▶ **Data excerpts**
Start of Block
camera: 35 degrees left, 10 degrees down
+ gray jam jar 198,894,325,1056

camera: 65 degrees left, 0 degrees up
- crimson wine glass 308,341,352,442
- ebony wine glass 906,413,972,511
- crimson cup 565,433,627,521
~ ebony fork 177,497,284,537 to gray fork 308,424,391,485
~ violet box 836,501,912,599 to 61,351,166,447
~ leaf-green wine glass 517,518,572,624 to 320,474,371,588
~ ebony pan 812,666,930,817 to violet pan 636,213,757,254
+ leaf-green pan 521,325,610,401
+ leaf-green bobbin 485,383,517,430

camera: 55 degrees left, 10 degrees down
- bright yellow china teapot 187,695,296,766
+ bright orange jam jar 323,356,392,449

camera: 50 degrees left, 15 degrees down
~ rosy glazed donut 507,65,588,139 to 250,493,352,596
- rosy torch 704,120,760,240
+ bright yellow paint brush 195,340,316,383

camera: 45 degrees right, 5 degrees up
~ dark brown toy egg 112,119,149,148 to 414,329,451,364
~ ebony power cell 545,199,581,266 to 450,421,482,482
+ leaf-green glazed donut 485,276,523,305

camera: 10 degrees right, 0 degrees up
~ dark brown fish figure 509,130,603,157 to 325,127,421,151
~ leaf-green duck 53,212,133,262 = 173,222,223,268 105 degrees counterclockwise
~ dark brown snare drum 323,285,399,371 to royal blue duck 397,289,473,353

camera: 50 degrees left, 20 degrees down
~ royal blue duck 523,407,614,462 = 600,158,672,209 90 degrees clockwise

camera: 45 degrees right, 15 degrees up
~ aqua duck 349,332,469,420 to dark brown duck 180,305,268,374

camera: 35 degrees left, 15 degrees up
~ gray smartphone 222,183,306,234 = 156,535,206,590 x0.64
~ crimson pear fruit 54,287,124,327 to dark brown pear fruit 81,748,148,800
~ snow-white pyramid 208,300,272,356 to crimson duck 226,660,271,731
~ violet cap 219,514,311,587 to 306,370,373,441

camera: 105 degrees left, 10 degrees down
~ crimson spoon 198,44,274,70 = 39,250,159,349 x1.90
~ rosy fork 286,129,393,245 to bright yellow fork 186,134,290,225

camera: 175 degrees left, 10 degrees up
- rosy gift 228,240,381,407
End of Block
▶ **What is expected**
Write out the listing exactly, keeping every character.

▶ **Written answer**
camera: 35 degrees left, 10 degrees down
+ gray jam jar 198,894,325,1056

camera: 65 degrees left, 0 degrees up
- crimson wine glass 308,341,352,442
- ebony wine glass 906,413,972,511
- crimson cup 565,433,627,521
~ ebony fork 177,497,284,537 to gray fork 308,424,391,485
~ violet box 836,501,912,599 to 61,351,166,447
~ leaf-green wine glass 517,518,572,624 to 320,474,371,588
~ ebony pan 812,666,930,817 to violet pan 636,213,757,254
+ leaf-green pan 521,325,610,401
+ leaf-green bobbin 485,383,517,430

camera: 55 degrees left, 10 degrees down
- bright yellow china teapot 187,695,296,766
+ bright orange jam jar 323,356,392,449

camera: 50 degrees left, 15 degrees down
~ rosy glazed donut 507,65,588,139 to 250,493,352,596
- rosy torch 704,120,760,240
+ bright yellow paint brush 195,340,316,383

camera: 45 degrees right, 5 degrees up
~ dark brown toy egg 112,119,149,148 to 414,329,451,364
~ ebony power cell 545,199,581,266 to 450,421,482,482
+ leaf-green glazed donut 485,276,523,305

camera: 10 degrees right, 0 degrees up
~ dark brown fish figure 509,130,603,157 to 325,127,421,151
~ leaf-green duck 53,212,133,262 = 173,222,223,268 105 degrees counterclockwise
~ dark brown snare drum 323,285,399,371 to royal blue duck 397,289,473,353

camera: 50 degrees left, 20 degrees down
~ royal blue duck 523,407,614,462 = 600,158,672,209 90 degrees clockwise

camera: 45 degrees right, 15 degrees up
~ aqua duck 349,332,469,420 to dark brown duck 180,305,268,374

camera: 35 degrees left, 15 degrees up
~ gray smartphone 222,183,306,234 = 156,535,206,590 x0.64
~ crimson pear fruit 54,287,124,327 to dark brown pear fruit 81,748,148,800
~ snow-white pyramid 208,300,272,356 to crimson duck 226,660,271,731
~ violet cap 219,514,311,587 to 306,370,373,441

camera: 105 degrees left, 10 degrees down
~ crimson spoon 198,44,274,70 = 39,250,159,349 x1.90
~ rosy fork 286,129,393,245 to bright yellow fork 186,134,290,225

camera: 175 degrees left, 10 degrees up
- rosy gift 228,240,381,407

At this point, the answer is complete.